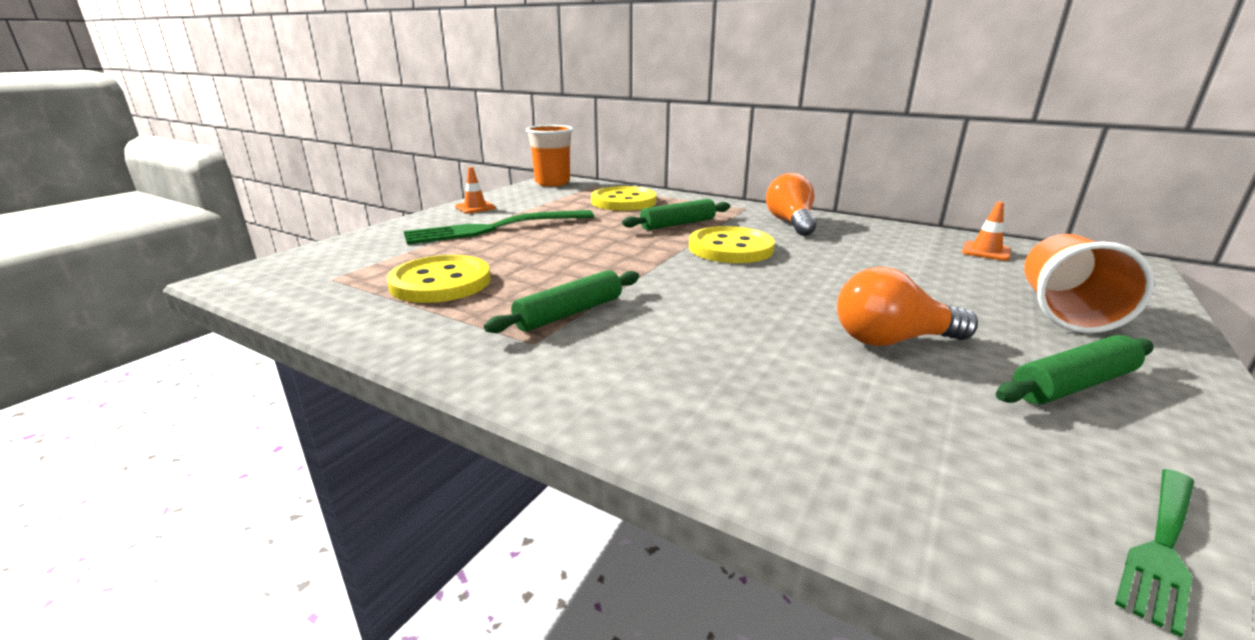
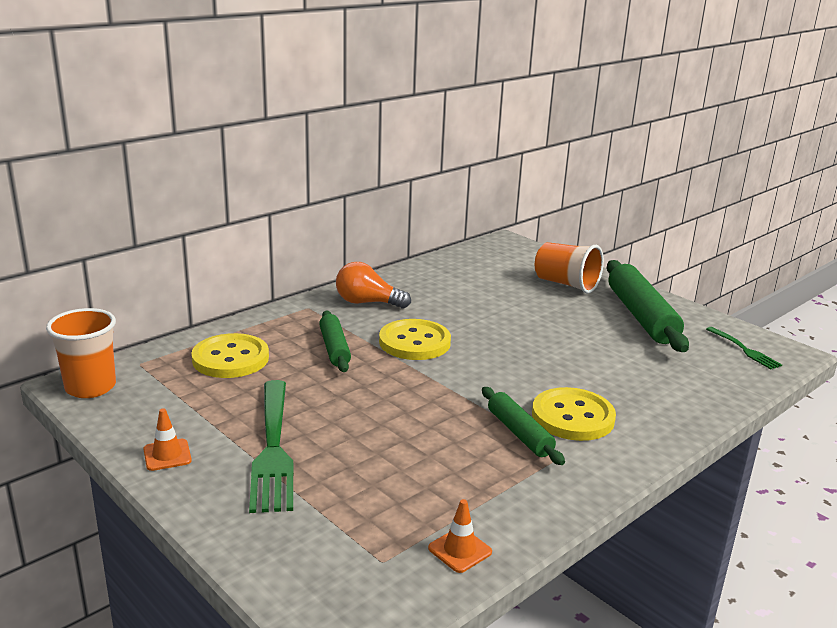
camera: 75 degrees left, 0 degrees up
(440, 282) = (428, 490): yellow button -> yellow button (572, 417)
(891, 340) = (589, 339): orange light bulb -> none
(986, 251) = (470, 265): orange traffic cone -> orange traffic cone (460, 550)
(1072, 385) = (641, 316): green rolling pin -> green rolling pin, size x1.74

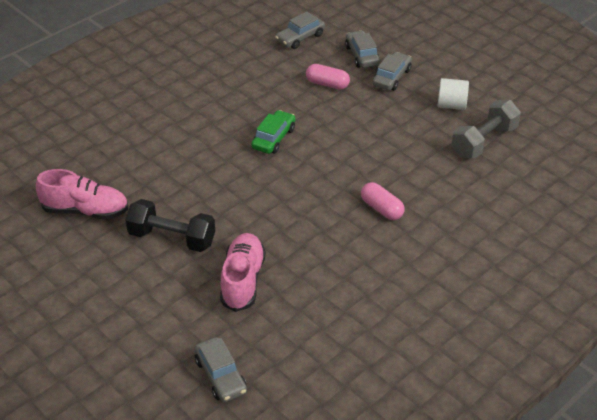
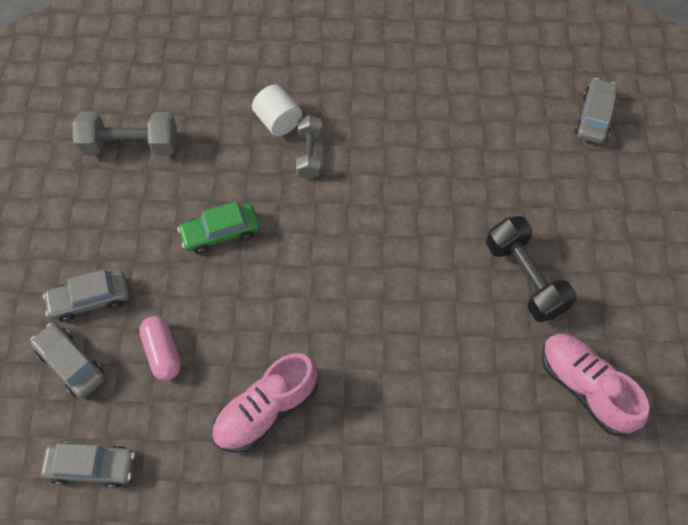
camera: 135 degrees left, 20 degrees up
(243, 280) = (501, 182): pink shoe -> pink shoe (266, 410)
(273, 138) = (307, 321): green car -> green car (220, 233)
(362, 55) = (71, 364): grey car -> grey car turned 105 degrees clockwise
(381, 209) = (309, 154): pink capsule -> grey dumbbell
(451, 105) = (93, 210): white cylinder -> white cylinder (278, 121)

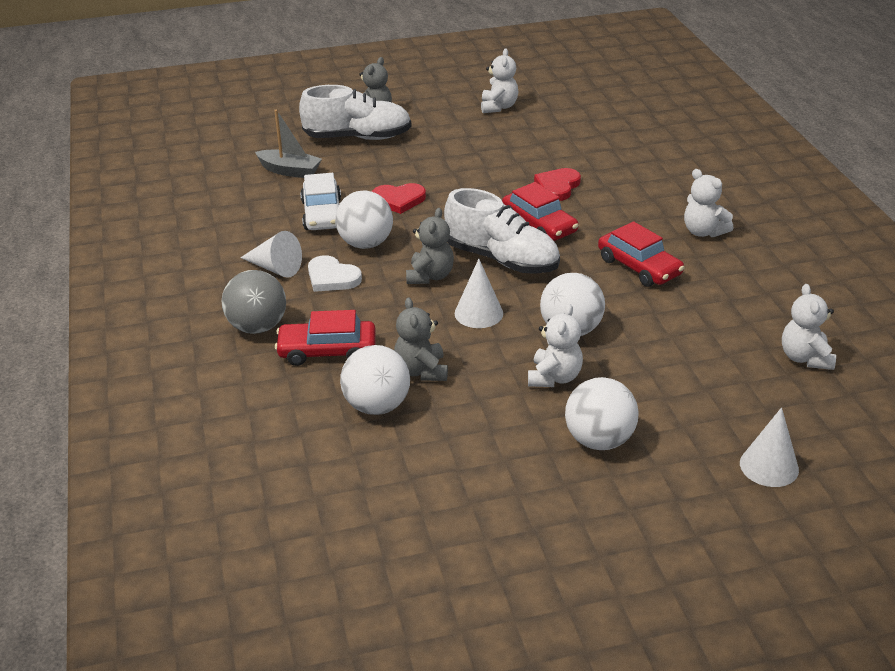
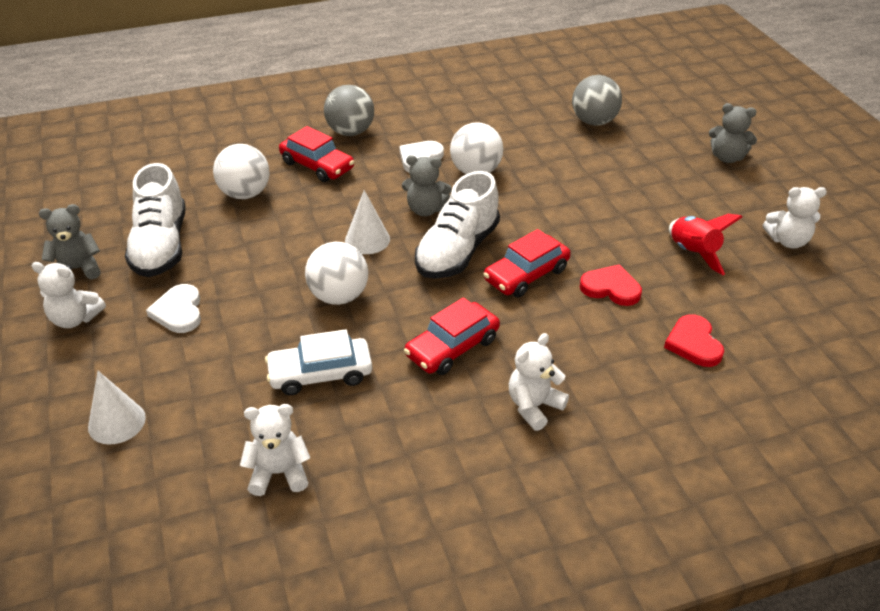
camera: 85 degrees right, 5 degrees up
(275, 268) = (433, 131): white cone -> none
(290, 171) = (594, 122): grey boat -> grey ball
(322, 214) = (521, 145): white car -> white car (320, 374)
(327, 351) = (317, 166): red car -> red car turned 135 degrees clockwise
(358, 137) = (673, 152): white shoe -> white shoe (161, 246)
(399, 200) = (556, 184): red heart -> red heart (693, 343)
(421, 371) = (286, 212): grey teddy bear -> grey teddy bear (77, 269)
(512, 146) = (693, 253): none -> red rocket
(554, 377) = (268, 286): white teddy bear -> white teddy bear (75, 319)
(599, 440) = (178, 311): white ball -> white heart

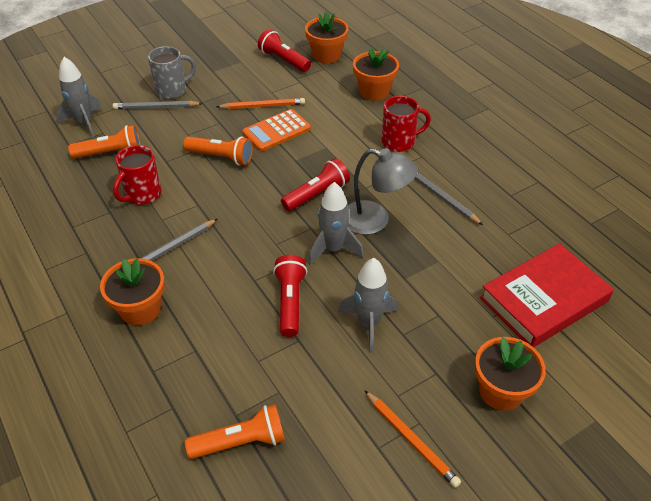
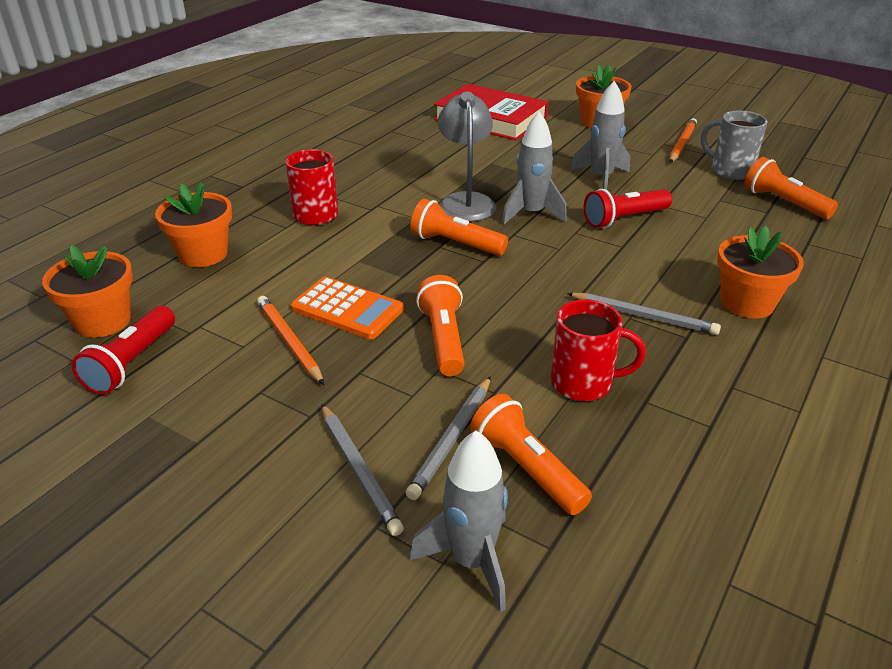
camera: 115 degrees left, 10 degrees down
(172, 90) = (290, 473): grey mug -> grey mug (730, 171)
(317, 194) = (455, 244): red flashlight -> orange flashlight
(442, 198) = (398, 174): grey pencil -> grey pencil (452, 439)

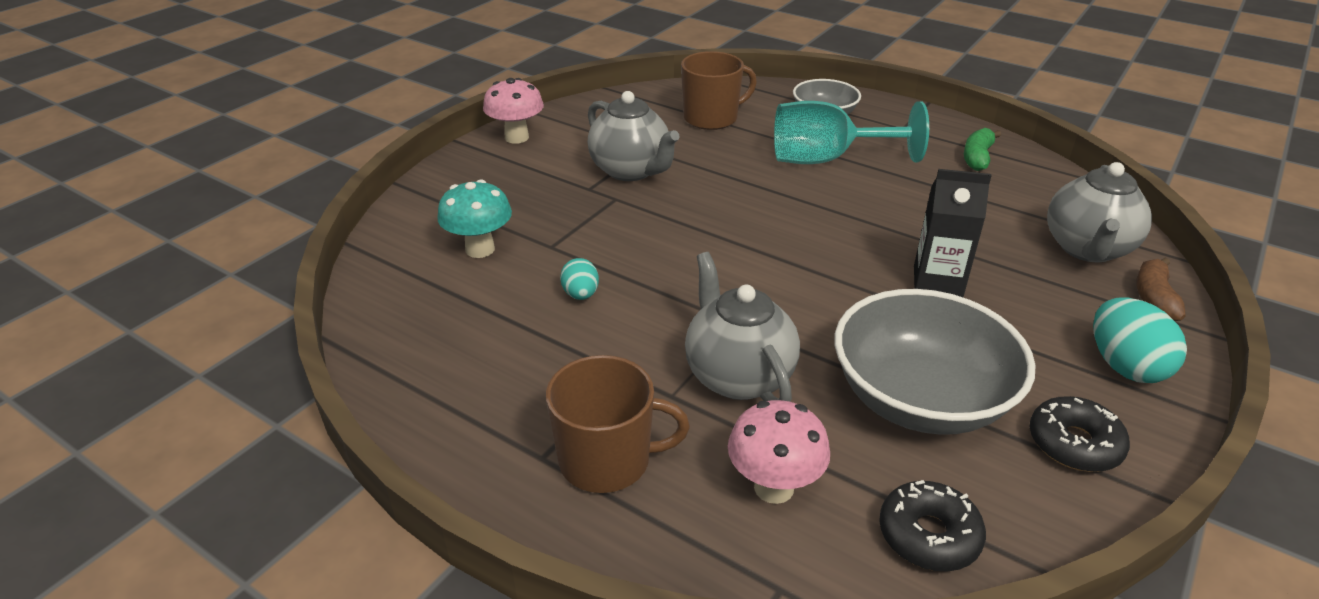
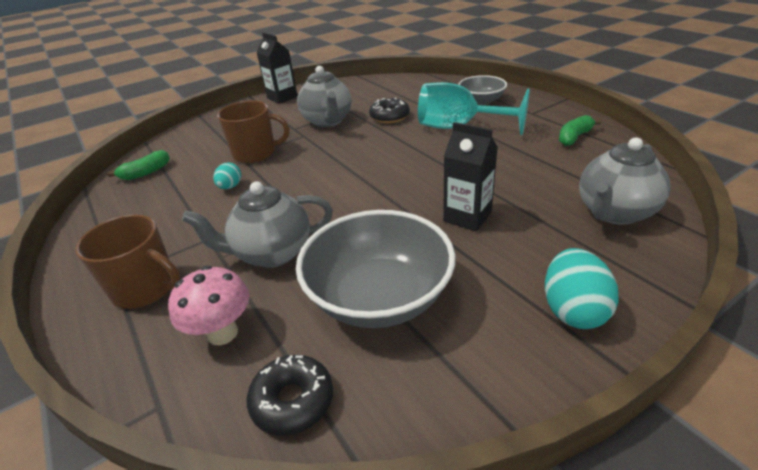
camera: 25 degrees right, 0 degrees up
(411, 294) = (146, 172): none -> green banana
(480, 249) = (203, 154): turquoise mushroom -> none
(517, 137) = (282, 97): pink mushroom -> black carton
(712, 118) = (405, 96): brown mug -> brown mug (255, 153)
(738, 376) = (272, 253): grey teapot -> grey teapot turned 105 degrees counterclockwise
(1074, 444) = (473, 362): black donut -> black donut (389, 117)
(1153, 298) = (646, 261): brown banana -> none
========================
→ Requirement: Leaving out the pictures, restate word for word the lines above from the one containing "(290, 171) = (594, 122): grey" through the end of the records, both ends included.

→ Result:
(290, 171) = (594, 122): grey boat -> grey ball
(322, 214) = (521, 145): white car -> white car (320, 374)
(327, 351) = (317, 166): red car -> red car turned 135 degrees clockwise
(358, 137) = (673, 152): white shoe -> white shoe (161, 246)
(399, 200) = (556, 184): red heart -> red heart (693, 343)
(421, 371) = (286, 212): grey teddy bear -> grey teddy bear (77, 269)
(512, 146) = (693, 253): none -> red rocket
(554, 377) = (268, 286): white teddy bear -> white teddy bear (75, 319)
(599, 440) = (178, 311): white ball -> white heart

camera: 115 degrees left, 10 degrees down
(172, 90) = (290, 473): grey mug -> grey mug (730, 171)
(317, 194) = (455, 244): red flashlight -> orange flashlight
(442, 198) = (398, 174): grey pencil -> grey pencil (452, 439)

camera: 25 degrees right, 0 degrees up
(411, 294) = (146, 172): none -> green banana
(480, 249) = (203, 154): turquoise mushroom -> none
(517, 137) = (282, 97): pink mushroom -> black carton
(712, 118) = (405, 96): brown mug -> brown mug (255, 153)
(738, 376) = (272, 253): grey teapot -> grey teapot turned 105 degrees counterclockwise
(1074, 444) = (473, 362): black donut -> black donut (389, 117)
(1153, 298) = (646, 261): brown banana -> none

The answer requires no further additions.